══ Working data ══
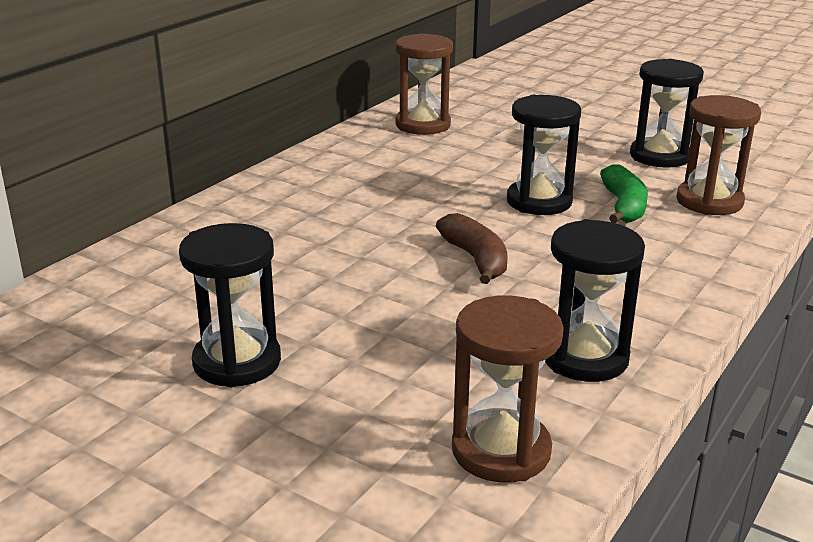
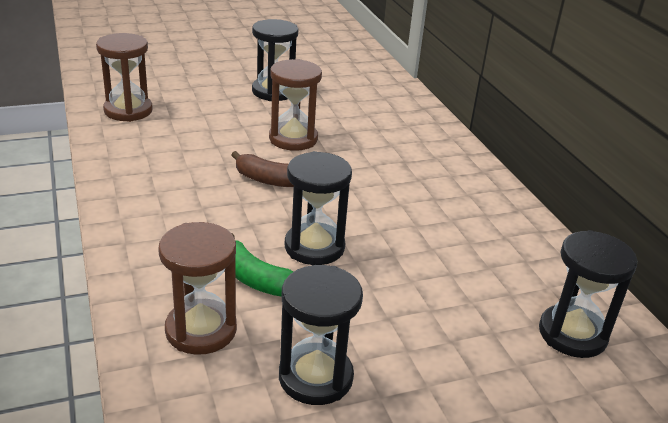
camera: 125 degrees right, 5 degrees up
(423, 125) = (538, 281): brown hourglass -> brown hourglass (293, 139)
(585, 358) = (140, 157): black hourglass -> black hourglass (572, 334)

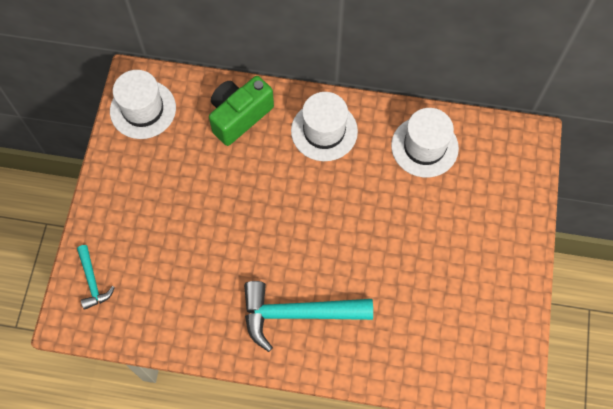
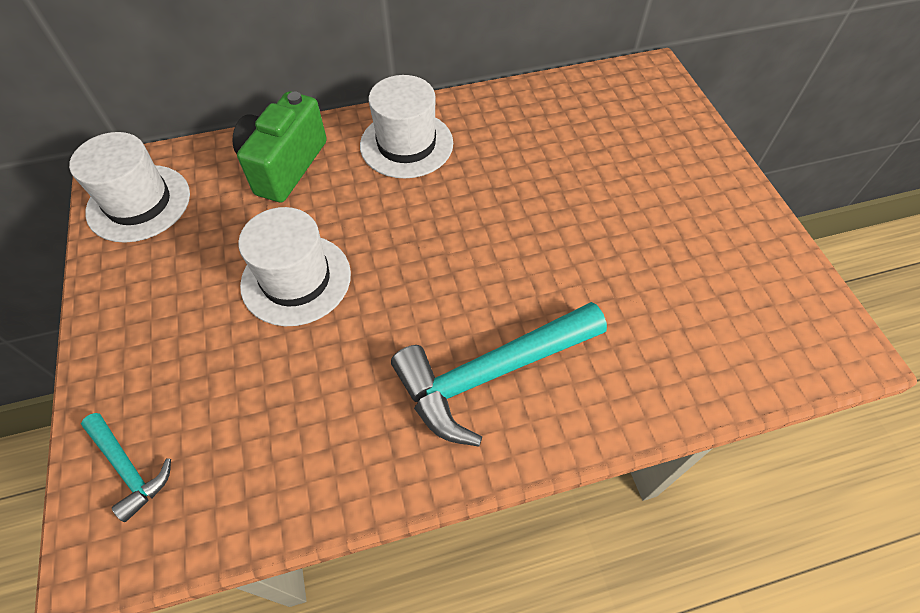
camera: 25 degrees left, 10 degrees down
(424, 147) = (540, 119): white hat -> white hat (296, 279)

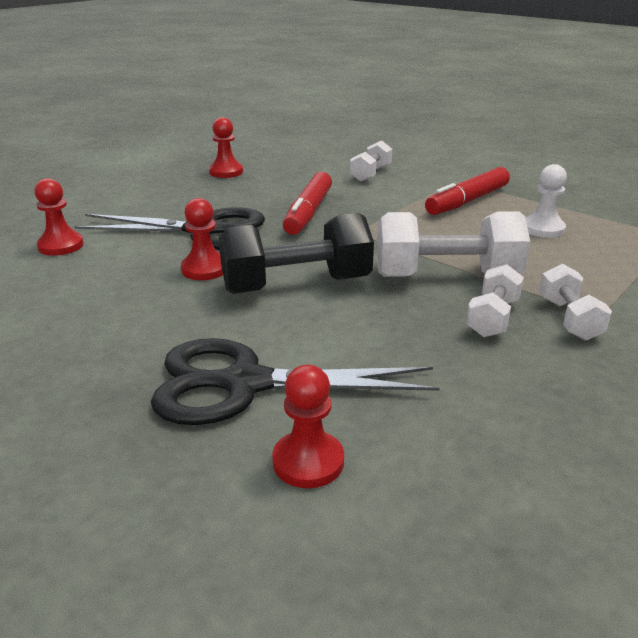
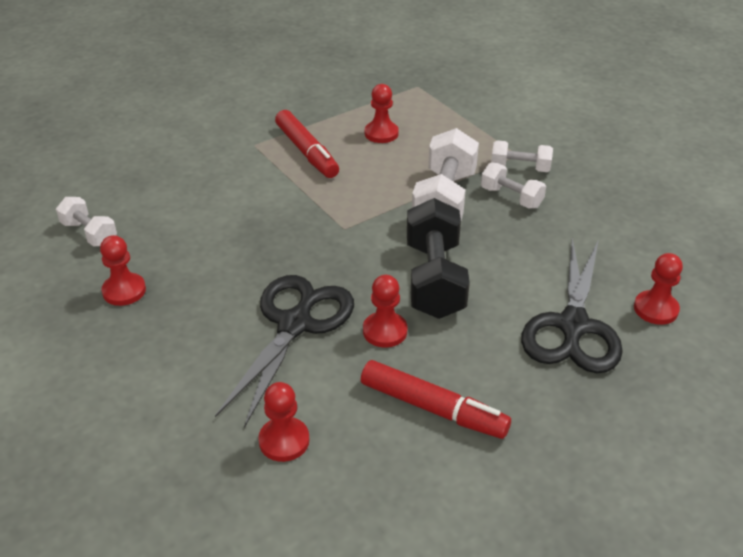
camera: 75 degrees left, 10 degrees up
(308, 212) = (284, 248): red marker -> red marker (433, 408)
(370, 174) = (203, 189): white dumbbell -> white dumbbell (89, 233)
(543, 229) = (381, 133): white pawn -> red pawn

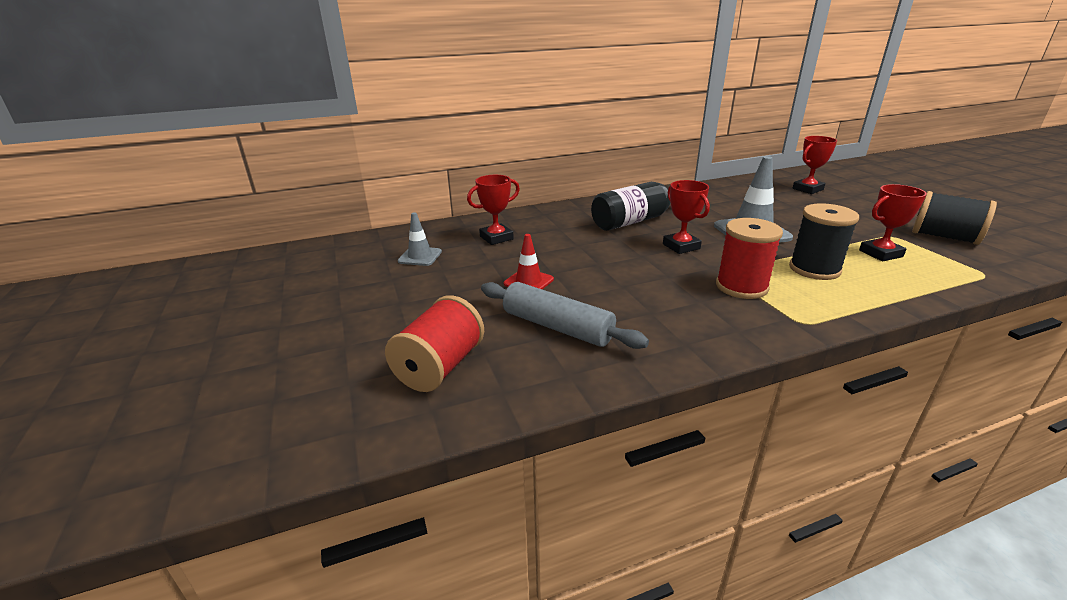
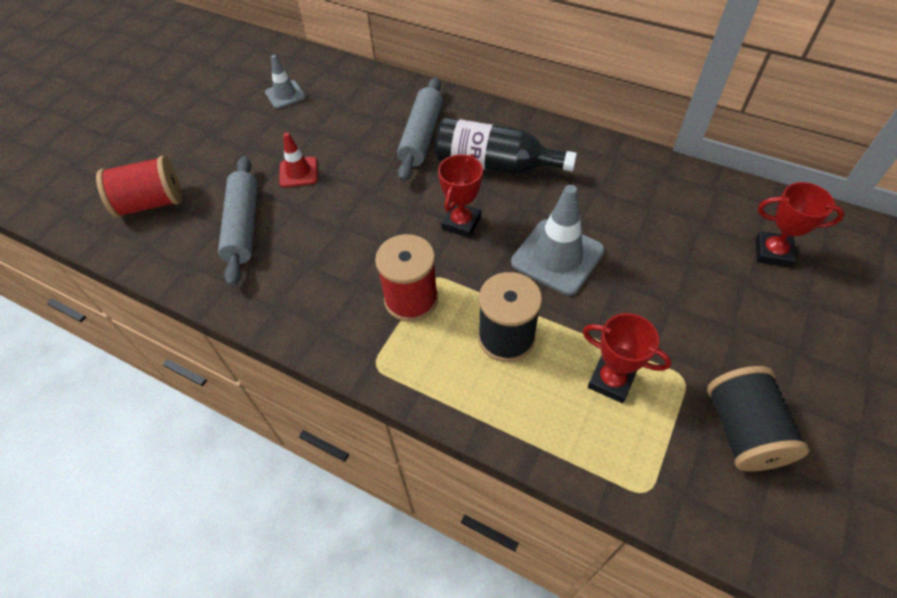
camera: 50 degrees right, 25 degrees up
(496, 238) = (358, 108): red trophy -> none
(569, 229) = (421, 136): none -> grey rolling pin

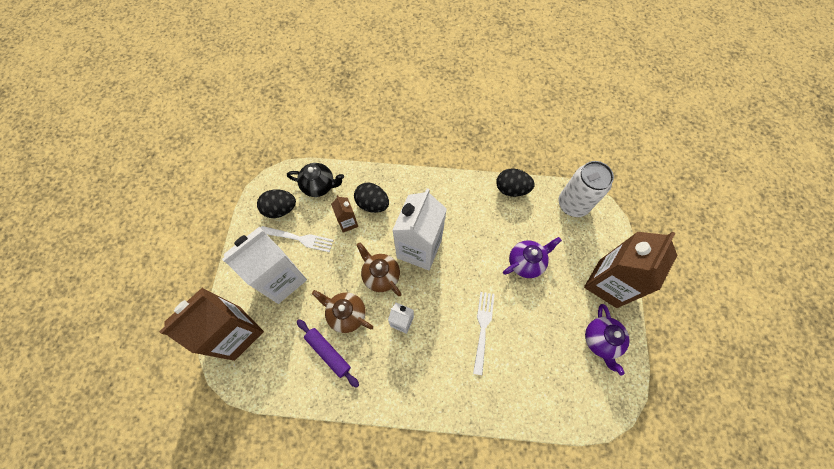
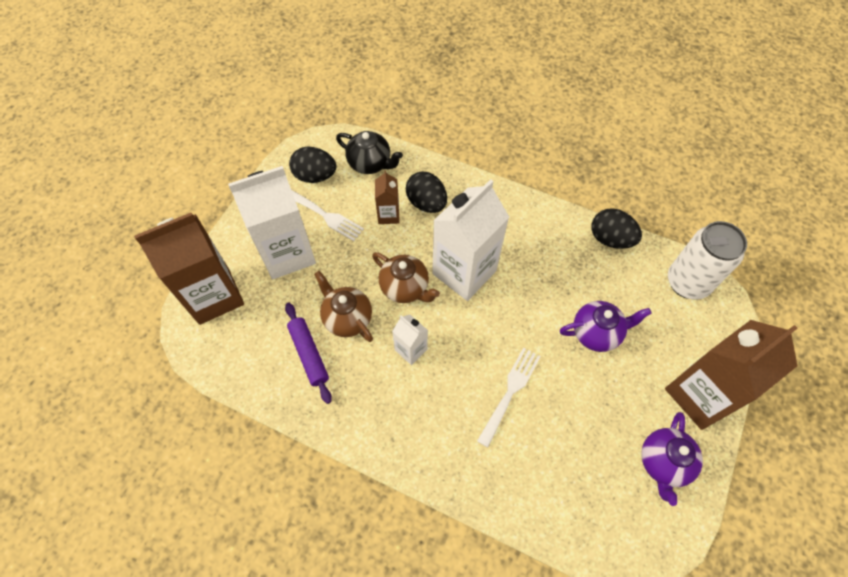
camera: 20 degrees right, 5 degrees down
(381, 275) = (405, 288): brown teapot -> brown teapot turned 150 degrees clockwise

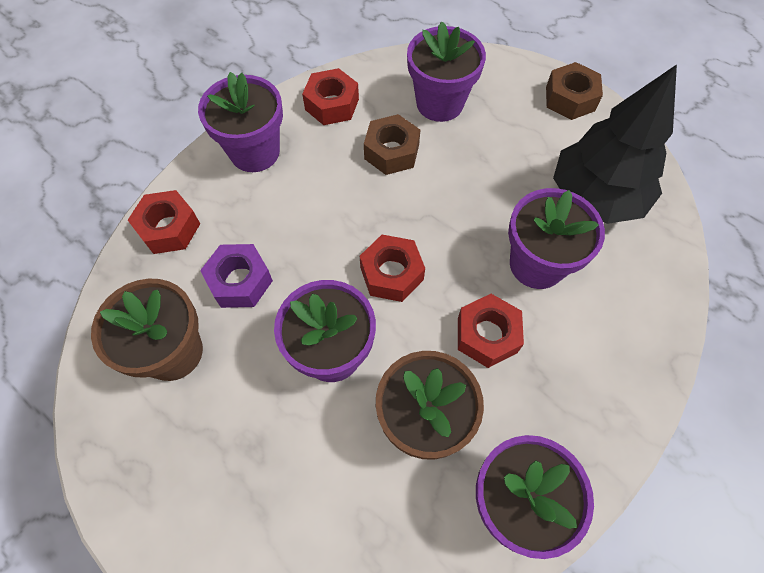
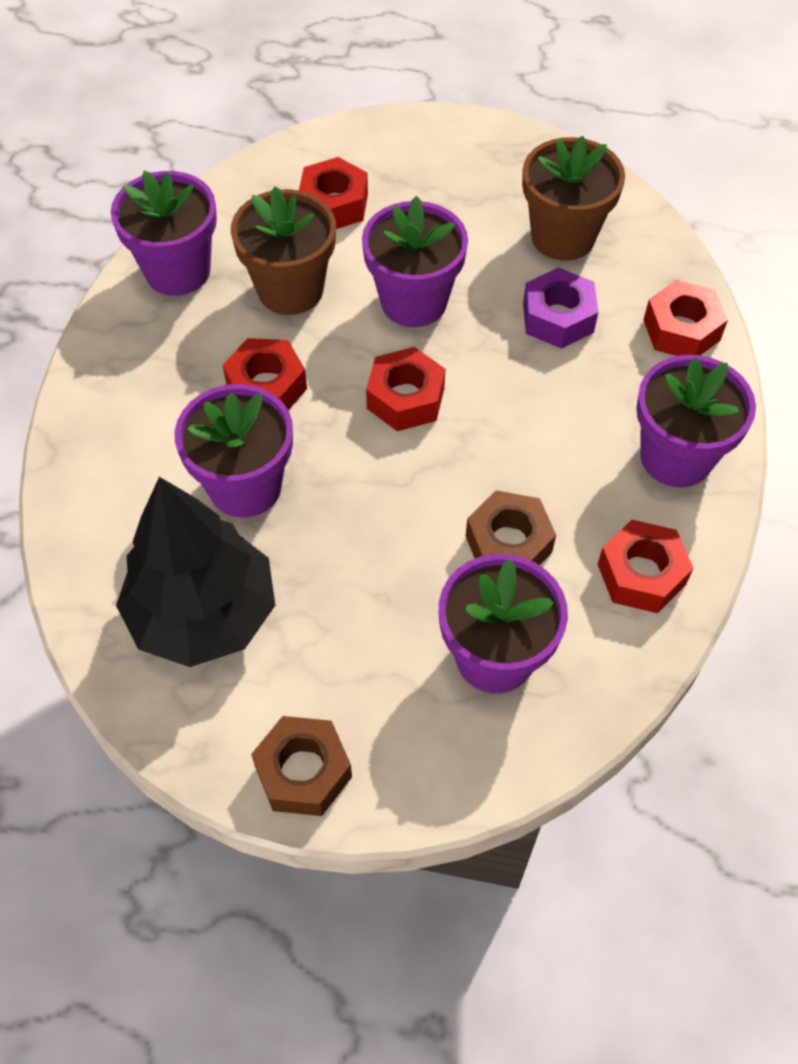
camera: 150 degrees right, 5 degrees down
(331, 504) = (334, 204): none -> red nut

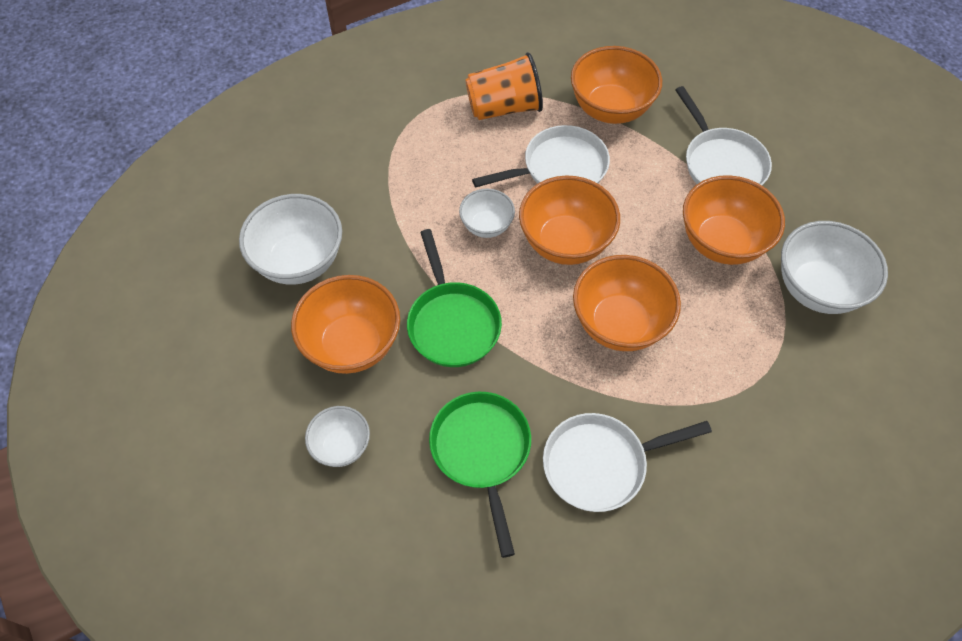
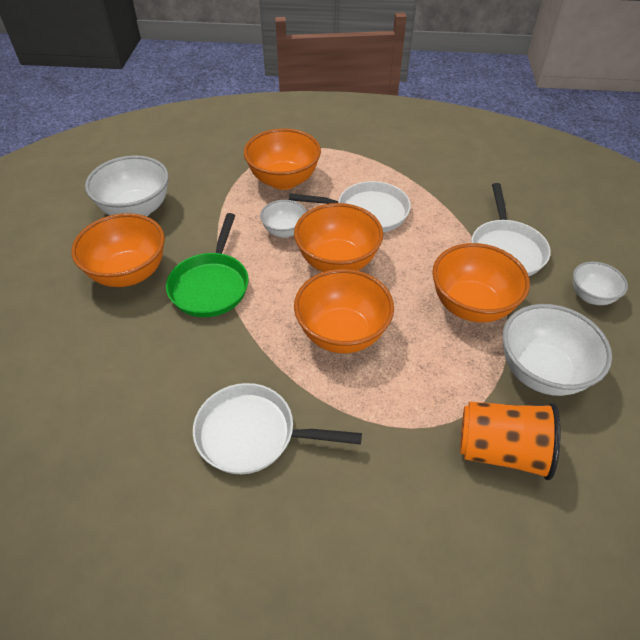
camera: 25 degrees right, 10 degrees down
(341, 446) = (67, 337): white bowl -> white bowl (591, 296)
(482, 452) = (164, 384): green pan -> none
(504, 108) = (351, 163): orange cup -> orange cup (501, 450)
(610, 109) = (434, 187): orange bowl -> orange bowl (284, 180)

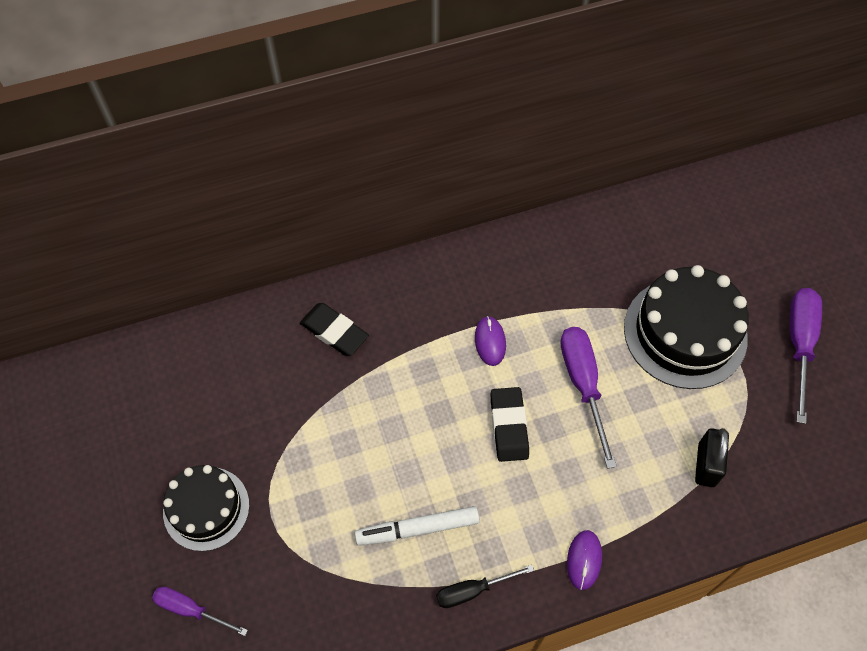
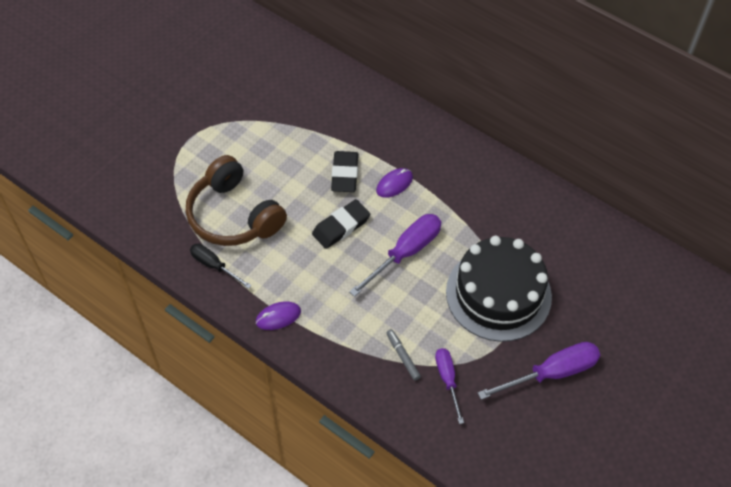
camera: 55 degrees right, 5 degrees down
(191, 610) = (107, 135): purple screwdriver -> purple screwdriver (447, 380)
(206, 508) = (171, 106): black cake -> none
(334, 332) = (333, 100): black eraser -> black eraser (344, 174)
(417, 529) = (233, 215): white marker -> brown headphones
(706, 465) = (402, 356): black padlock -> grey marker

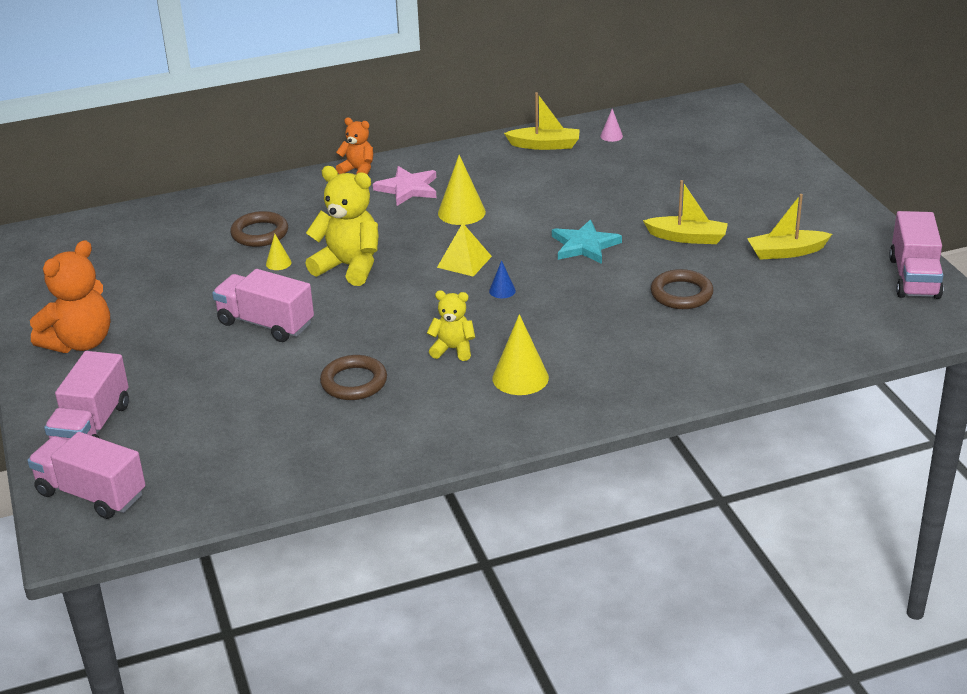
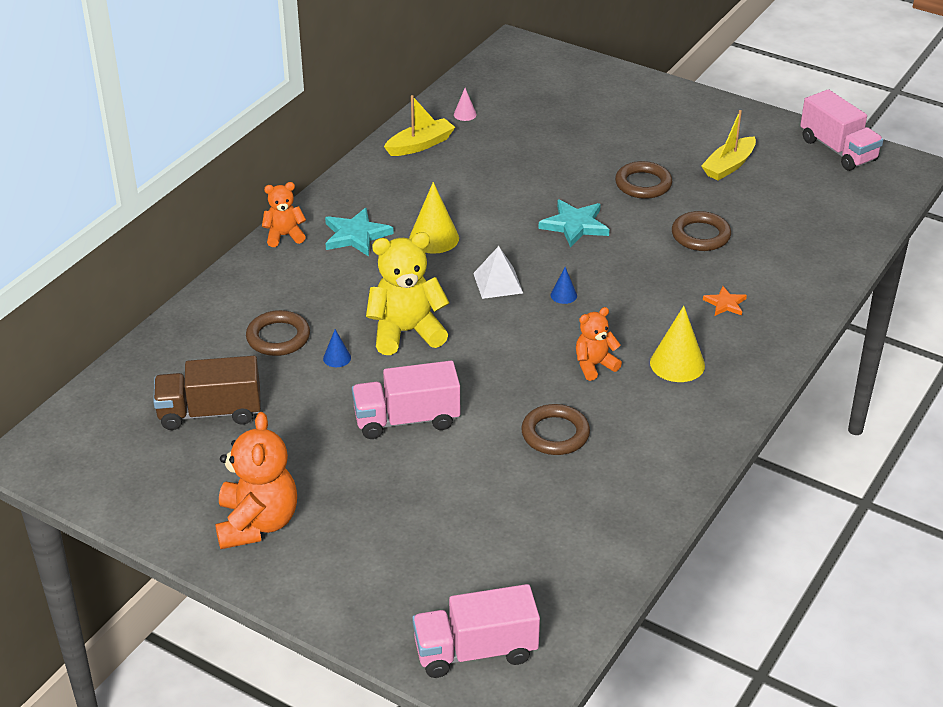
camera: 40 degrees left, 5 degrees up
(92, 427) = (387, 593): pink truck -> none
(151, 261) = (210, 412): none -> brown truck
(278, 263) = (337, 358): yellow cone -> blue cone
(408, 189) = (356, 235): pink star -> turquoise star
(453, 349) = (594, 365): yellow teddy bear -> orange teddy bear
(464, 261) = (498, 283): yellow pyramid -> white pyramid
(627, 352) = (725, 303): none -> orange star
(687, 237) = (643, 184): yellow boat -> brown ring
═══
Aim of the task -> Omit the pictures, then repeat exactly each line from the beginning of the listing through the line with "camera: 20 degrees right, 5 degrees down".

Your response ->
camera: 125 degrees right, 5 degrees up
(423, 125) = (538, 281): brown hourglass -> brown hourglass (293, 139)
(585, 358) = (140, 157): black hourglass -> black hourglass (572, 334)

camera: 25 degrees left, 10 degrees down
(424, 147) = (540, 119): white hat -> white hat (296, 279)

camera: 75 degrees left, 10 degrees up
(308, 212) = (284, 248): red marker -> red marker (433, 408)
(370, 174) = (203, 189): white dumbbell -> white dumbbell (89, 233)
(543, 229) = (381, 133): white pawn -> red pawn

camera: 50 degrees right, 25 degrees up
(496, 238) = (358, 108): red trophy -> none
(569, 229) = (421, 136): none -> grey rolling pin

camera: 20 degrees right, 5 degrees down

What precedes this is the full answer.